►
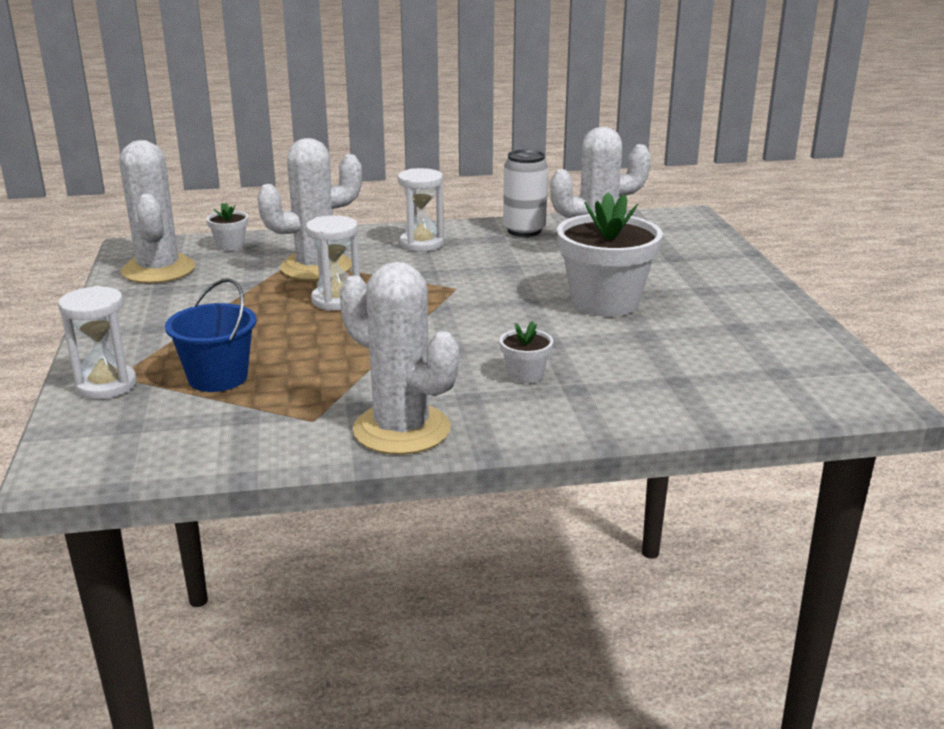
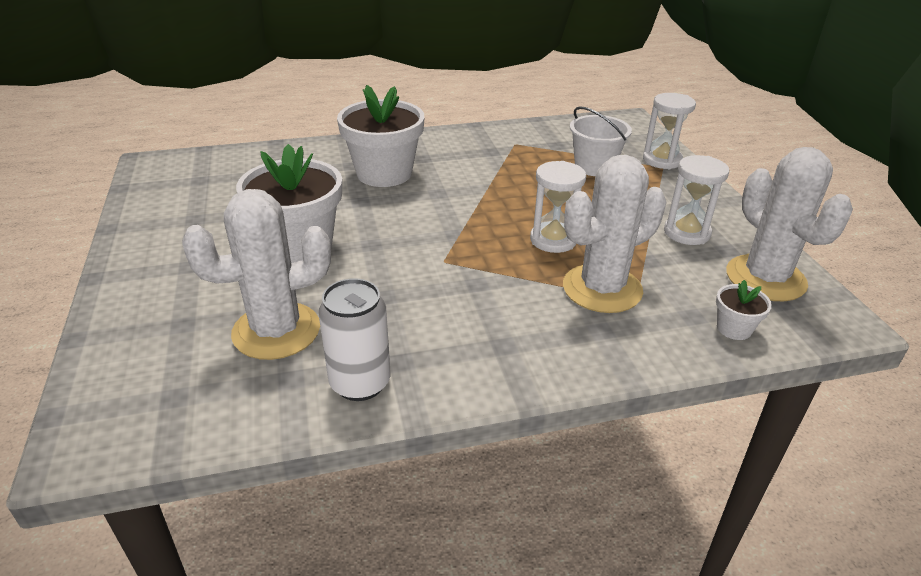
camera: 175 degrees right, 10 degrees up
(218, 377) = (594, 167): blue bucket -> white bucket
(401, 430) = (460, 139): white cactus -> none
(421, 244) = (497, 341): white hourglass -> white hourglass (686, 233)
(525, 375) = (384, 173): white flower pot -> white flower pot, size x2.22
◄
Copy out each line carrying the string "white" from the data.

(218, 377) = (594, 167): blue bucket -> white bucket
(401, 430) = (460, 139): white cactus -> none
(421, 244) = (497, 341): white hourglass -> white hourglass (686, 233)
(525, 375) = (384, 173): white flower pot -> white flower pot, size x2.22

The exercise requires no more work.